Exercise objective: In the material below, transcribe every line from the first through the line holding "(80, 230) = (212, 387): white", exactly, and stop after that line.

Data:
◇ ◇ ◇

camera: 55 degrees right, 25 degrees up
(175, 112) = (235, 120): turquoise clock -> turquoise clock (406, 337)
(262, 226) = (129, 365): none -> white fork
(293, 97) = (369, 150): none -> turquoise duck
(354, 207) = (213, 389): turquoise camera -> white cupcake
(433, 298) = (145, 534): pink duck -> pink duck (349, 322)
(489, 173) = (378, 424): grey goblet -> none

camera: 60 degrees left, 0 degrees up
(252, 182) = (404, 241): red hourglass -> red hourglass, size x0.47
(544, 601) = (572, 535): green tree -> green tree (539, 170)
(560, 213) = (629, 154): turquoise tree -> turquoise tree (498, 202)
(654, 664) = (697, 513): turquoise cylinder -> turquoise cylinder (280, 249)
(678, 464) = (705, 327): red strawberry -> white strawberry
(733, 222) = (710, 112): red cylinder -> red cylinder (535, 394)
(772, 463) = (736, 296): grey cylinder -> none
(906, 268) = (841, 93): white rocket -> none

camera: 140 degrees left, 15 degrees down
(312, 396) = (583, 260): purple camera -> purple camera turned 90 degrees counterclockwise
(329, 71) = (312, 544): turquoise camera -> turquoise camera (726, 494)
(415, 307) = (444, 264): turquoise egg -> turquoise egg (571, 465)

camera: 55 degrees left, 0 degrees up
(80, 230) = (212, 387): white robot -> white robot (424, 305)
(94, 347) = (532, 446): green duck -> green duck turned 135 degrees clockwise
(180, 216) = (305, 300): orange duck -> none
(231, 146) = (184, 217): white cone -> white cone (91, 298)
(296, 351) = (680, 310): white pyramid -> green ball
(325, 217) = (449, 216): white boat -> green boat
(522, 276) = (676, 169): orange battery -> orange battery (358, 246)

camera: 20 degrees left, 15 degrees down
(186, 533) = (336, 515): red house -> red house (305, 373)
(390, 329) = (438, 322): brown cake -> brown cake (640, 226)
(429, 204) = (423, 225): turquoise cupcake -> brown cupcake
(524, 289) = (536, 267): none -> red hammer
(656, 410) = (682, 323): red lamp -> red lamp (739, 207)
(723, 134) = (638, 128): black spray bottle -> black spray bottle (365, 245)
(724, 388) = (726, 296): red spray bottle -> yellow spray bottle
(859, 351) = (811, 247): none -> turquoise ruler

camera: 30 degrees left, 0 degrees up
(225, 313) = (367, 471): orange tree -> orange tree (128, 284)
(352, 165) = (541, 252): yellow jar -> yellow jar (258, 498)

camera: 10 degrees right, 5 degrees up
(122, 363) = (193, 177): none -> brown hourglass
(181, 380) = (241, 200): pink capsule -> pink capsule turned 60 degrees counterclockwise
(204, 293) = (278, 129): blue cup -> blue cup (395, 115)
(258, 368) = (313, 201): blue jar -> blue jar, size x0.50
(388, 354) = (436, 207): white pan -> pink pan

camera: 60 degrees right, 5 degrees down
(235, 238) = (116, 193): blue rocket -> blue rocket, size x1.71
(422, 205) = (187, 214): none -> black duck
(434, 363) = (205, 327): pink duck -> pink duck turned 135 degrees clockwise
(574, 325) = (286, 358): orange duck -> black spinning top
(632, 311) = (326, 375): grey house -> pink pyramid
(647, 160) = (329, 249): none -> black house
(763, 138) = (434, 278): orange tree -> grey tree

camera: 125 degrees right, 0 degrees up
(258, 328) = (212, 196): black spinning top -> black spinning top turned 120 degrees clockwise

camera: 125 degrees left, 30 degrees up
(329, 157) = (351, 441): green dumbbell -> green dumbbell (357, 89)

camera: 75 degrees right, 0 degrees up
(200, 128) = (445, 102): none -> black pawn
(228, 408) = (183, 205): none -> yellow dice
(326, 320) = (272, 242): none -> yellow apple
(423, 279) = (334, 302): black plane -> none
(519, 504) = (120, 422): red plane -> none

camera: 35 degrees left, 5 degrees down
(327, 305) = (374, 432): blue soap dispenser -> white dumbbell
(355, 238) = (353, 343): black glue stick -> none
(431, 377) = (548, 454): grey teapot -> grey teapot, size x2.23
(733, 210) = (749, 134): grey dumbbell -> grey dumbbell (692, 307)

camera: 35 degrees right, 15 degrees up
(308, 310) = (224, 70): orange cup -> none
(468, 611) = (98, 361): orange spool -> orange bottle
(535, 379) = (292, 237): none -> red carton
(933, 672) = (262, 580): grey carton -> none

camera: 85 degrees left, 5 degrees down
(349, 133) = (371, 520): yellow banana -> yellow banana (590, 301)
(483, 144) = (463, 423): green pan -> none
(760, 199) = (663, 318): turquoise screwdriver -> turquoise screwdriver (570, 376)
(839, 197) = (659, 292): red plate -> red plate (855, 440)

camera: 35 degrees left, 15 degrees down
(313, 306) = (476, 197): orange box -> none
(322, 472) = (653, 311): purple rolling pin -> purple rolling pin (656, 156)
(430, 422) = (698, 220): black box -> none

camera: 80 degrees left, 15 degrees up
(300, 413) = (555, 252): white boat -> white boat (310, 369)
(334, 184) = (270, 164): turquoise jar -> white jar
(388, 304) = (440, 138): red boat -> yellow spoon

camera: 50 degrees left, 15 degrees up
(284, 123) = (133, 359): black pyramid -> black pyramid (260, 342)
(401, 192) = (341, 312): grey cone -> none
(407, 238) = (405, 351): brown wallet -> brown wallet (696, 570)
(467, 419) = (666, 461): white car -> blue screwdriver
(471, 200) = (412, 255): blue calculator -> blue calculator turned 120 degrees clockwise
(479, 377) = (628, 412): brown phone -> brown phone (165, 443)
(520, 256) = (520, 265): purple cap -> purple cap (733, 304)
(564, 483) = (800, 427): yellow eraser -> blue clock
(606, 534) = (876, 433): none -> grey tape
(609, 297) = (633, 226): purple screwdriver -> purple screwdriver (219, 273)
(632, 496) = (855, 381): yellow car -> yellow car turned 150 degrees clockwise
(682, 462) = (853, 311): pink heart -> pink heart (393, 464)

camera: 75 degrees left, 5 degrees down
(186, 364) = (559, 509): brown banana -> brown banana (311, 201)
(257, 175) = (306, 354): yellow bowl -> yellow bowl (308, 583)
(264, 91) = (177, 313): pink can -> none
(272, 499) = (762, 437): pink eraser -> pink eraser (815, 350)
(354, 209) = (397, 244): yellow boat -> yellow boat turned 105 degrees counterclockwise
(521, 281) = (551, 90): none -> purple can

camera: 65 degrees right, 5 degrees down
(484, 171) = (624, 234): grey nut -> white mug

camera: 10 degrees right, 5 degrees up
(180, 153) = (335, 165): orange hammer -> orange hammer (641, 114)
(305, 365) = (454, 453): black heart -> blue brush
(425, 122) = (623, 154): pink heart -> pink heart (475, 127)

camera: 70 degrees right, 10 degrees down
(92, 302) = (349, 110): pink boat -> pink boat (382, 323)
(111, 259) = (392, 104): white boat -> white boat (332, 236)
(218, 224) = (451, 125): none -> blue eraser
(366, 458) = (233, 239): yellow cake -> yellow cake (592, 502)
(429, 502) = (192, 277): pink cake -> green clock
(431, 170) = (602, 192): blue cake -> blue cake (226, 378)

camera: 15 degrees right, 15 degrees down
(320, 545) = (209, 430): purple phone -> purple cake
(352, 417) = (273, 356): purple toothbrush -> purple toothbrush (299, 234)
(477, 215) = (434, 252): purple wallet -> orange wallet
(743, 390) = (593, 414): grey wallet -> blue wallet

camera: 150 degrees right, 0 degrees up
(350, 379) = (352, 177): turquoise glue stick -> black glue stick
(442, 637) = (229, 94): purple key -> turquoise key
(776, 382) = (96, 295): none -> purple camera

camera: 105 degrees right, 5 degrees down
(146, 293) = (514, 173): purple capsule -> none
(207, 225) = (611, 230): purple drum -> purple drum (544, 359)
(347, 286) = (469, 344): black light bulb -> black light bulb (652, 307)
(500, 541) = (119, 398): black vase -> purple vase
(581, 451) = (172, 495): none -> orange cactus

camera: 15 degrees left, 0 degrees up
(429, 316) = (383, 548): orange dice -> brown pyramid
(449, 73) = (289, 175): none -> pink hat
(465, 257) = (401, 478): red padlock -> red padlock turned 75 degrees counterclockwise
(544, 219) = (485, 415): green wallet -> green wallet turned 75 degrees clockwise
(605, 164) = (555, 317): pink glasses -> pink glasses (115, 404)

◇ ◇ ◇

Answer box:
camera: 55 degrees right, 25 degrees up
(175, 112) = (235, 120): turquoise clock -> turquoise clock (406, 337)
(262, 226) = (129, 365): none -> white fork
(293, 97) = (369, 150): none -> turquoise duck
(354, 207) = (213, 389): turquoise camera -> white cupcake
(433, 298) = (145, 534): pink duck -> pink duck (349, 322)
(489, 173) = (378, 424): grey goblet -> none

camera: 60 degrees left, 0 degrees up
(252, 182) = (404, 241): red hourglass -> red hourglass, size x0.47
(544, 601) = (572, 535): green tree -> green tree (539, 170)
(560, 213) = (629, 154): turquoise tree -> turquoise tree (498, 202)
(654, 664) = (697, 513): turquoise cylinder -> turquoise cylinder (280, 249)
(678, 464) = (705, 327): red strawberry -> white strawberry
(733, 222) = (710, 112): red cylinder -> red cylinder (535, 394)
(772, 463) = (736, 296): grey cylinder -> none
(906, 268) = (841, 93): white rocket -> none

camera: 140 degrees left, 15 degrees down
(312, 396) = (583, 260): purple camera -> purple camera turned 90 degrees counterclockwise
(329, 71) = (312, 544): turquoise camera -> turquoise camera (726, 494)
(415, 307) = (444, 264): turquoise egg -> turquoise egg (571, 465)

camera: 55 degrees left, 0 degrees up
(80, 230) = (212, 387): white robot -> white robot (424, 305)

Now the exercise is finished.